* _MATERIAL PROVIDED_
──────────

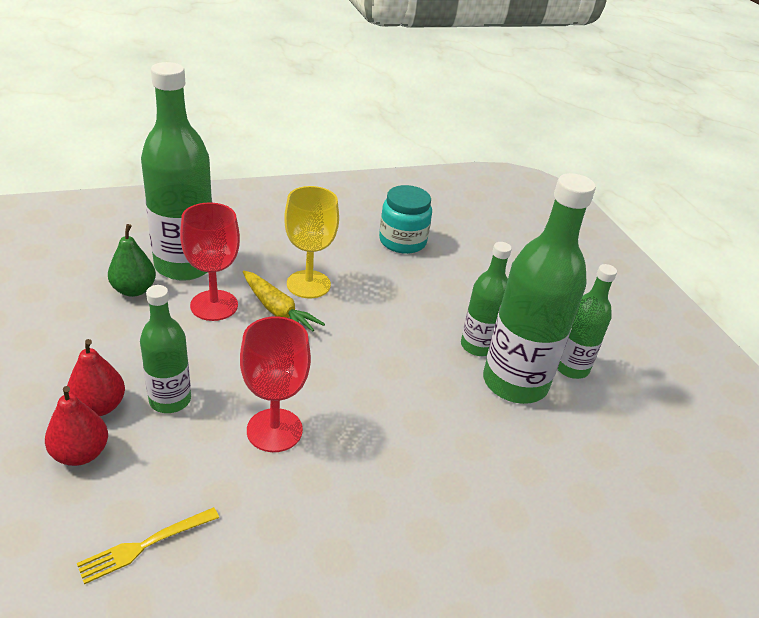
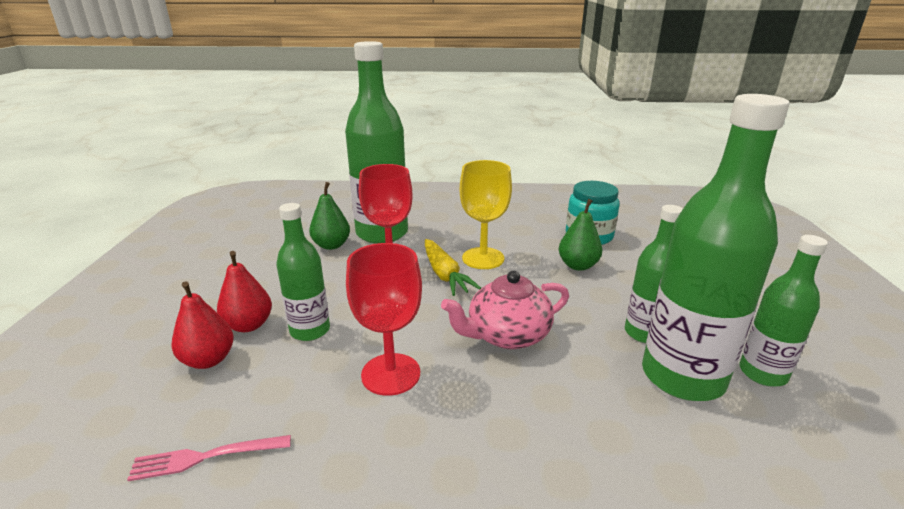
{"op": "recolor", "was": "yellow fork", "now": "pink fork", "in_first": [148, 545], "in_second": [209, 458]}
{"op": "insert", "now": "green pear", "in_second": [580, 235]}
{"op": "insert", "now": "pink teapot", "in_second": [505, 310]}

──────────

The expected output is the full material above, word for word, without pictures.

* _COMPLETED TASK_
{"op": "recolor", "was": "yellow fork", "now": "pink fork", "in_first": [148, 545], "in_second": [209, 458]}
{"op": "insert", "now": "green pear", "in_second": [580, 235]}
{"op": "insert", "now": "pink teapot", "in_second": [505, 310]}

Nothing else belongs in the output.